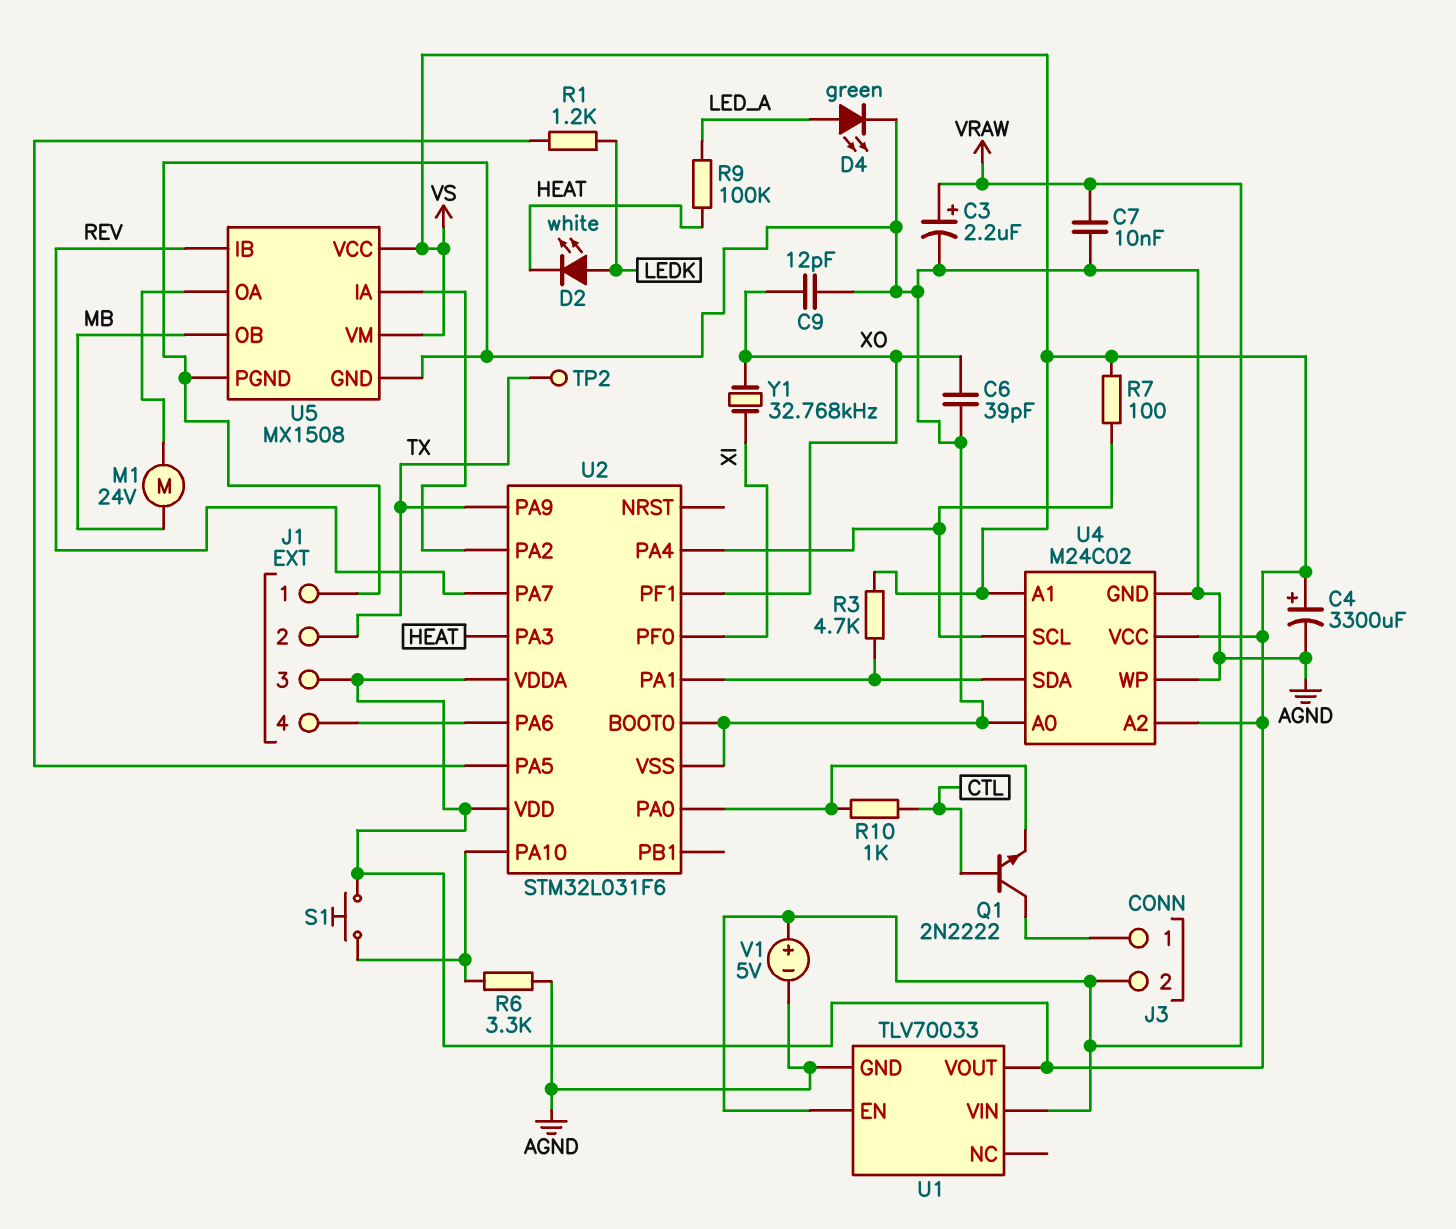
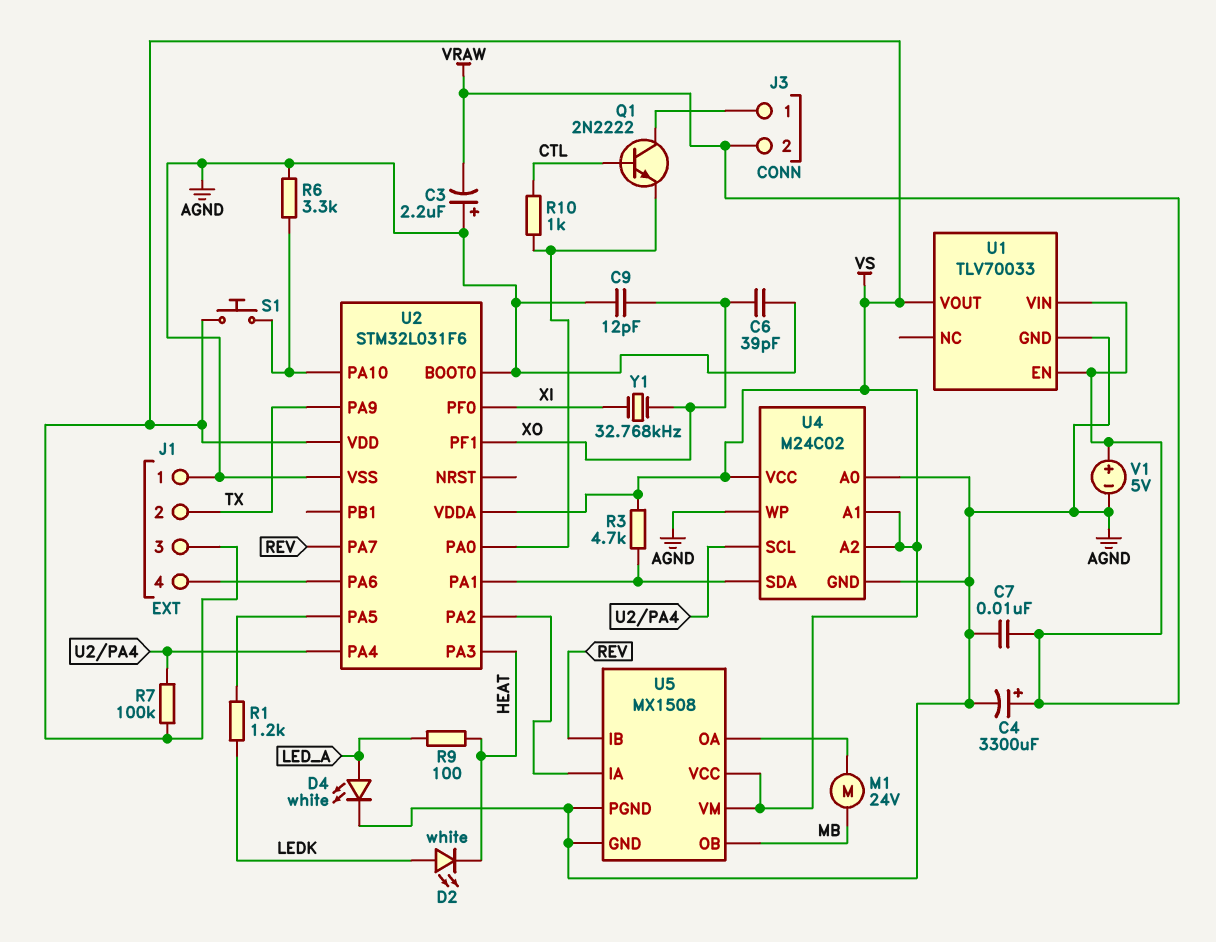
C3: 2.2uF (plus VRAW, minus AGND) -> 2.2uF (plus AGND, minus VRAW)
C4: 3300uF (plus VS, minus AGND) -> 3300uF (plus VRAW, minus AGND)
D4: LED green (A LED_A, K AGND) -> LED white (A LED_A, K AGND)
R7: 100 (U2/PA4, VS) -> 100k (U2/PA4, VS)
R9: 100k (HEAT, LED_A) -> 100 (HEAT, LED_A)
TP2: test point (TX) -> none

____

## What to work on
Please report all lines in the entries where "AGND" appears.

## Expected output
C3: 2.2uF (plus VRAW, minus AGND) -> 2.2uF (plus AGND, minus VRAW)
C4: 3300uF (plus VS, minus AGND) -> 3300uF (plus VRAW, minus AGND)
D4: LED green (A LED_A, K AGND) -> LED white (A LED_A, K AGND)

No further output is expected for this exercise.